[Saved entries]
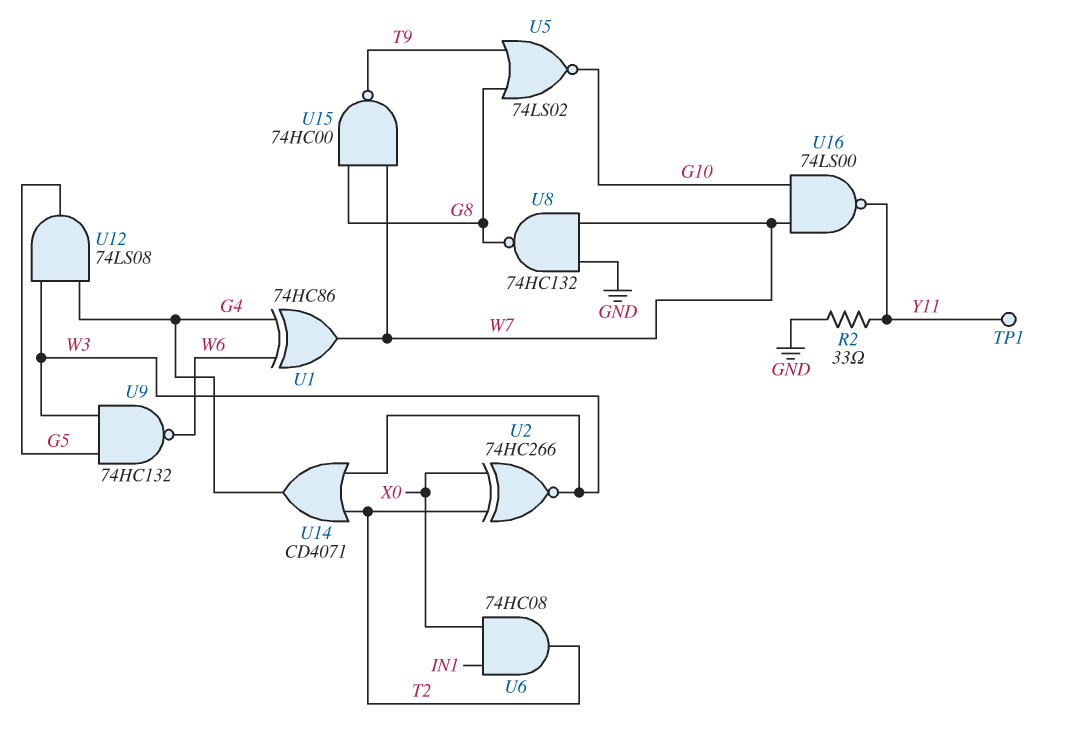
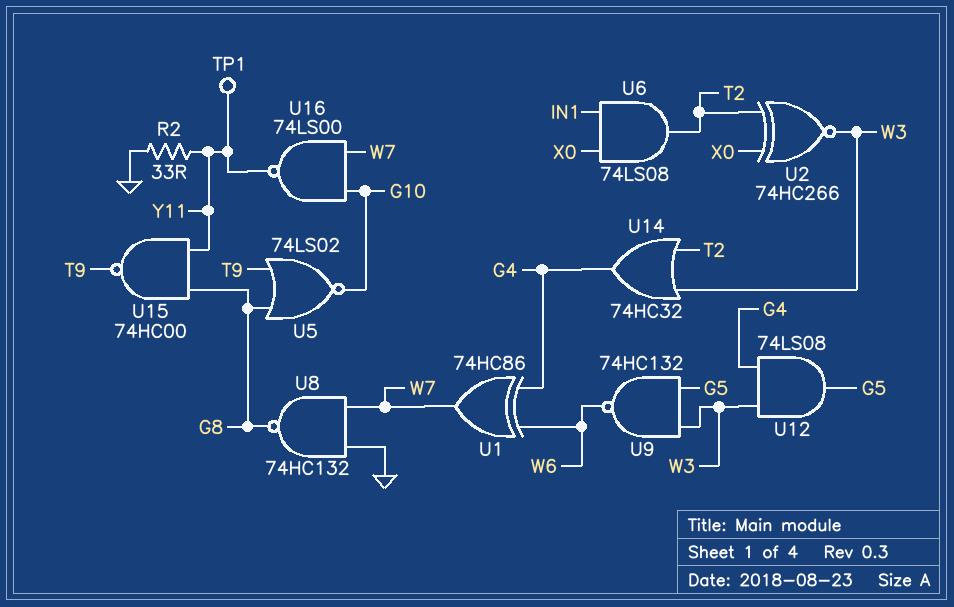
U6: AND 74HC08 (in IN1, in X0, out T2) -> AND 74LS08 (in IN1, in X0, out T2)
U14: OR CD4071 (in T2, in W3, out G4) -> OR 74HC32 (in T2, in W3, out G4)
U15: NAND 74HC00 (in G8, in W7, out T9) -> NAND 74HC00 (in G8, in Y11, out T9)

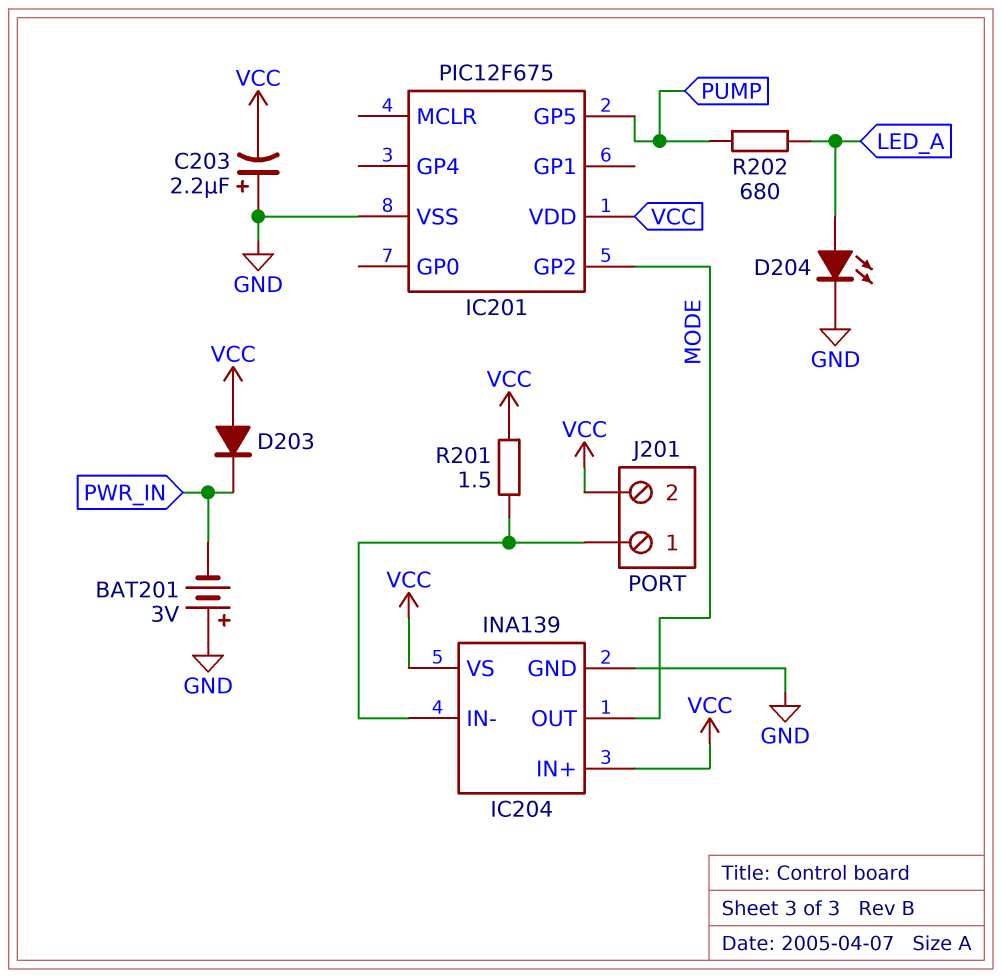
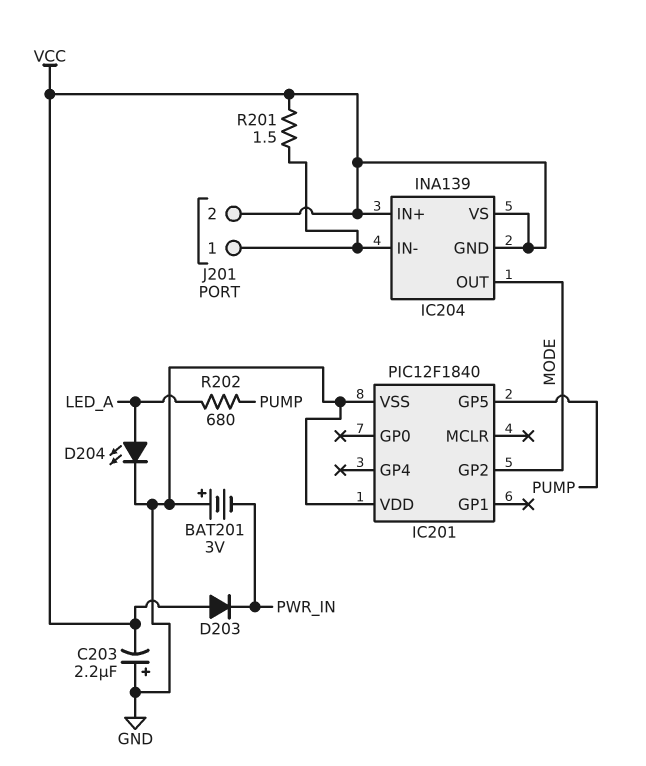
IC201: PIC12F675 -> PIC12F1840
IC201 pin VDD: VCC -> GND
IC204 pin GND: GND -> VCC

**Exercise goal:** Every entry, word for word, should be given again; the pictures are not part of the copy.

**Response area:**
U6: AND 74HC08 (in IN1, in X0, out T2) -> AND 74LS08 (in IN1, in X0, out T2)
U14: OR CD4071 (in T2, in W3, out G4) -> OR 74HC32 (in T2, in W3, out G4)
U15: NAND 74HC00 (in G8, in W7, out T9) -> NAND 74HC00 (in G8, in Y11, out T9)

IC201: PIC12F675 -> PIC12F1840
IC201 pin VDD: VCC -> GND
IC204 pin GND: GND -> VCC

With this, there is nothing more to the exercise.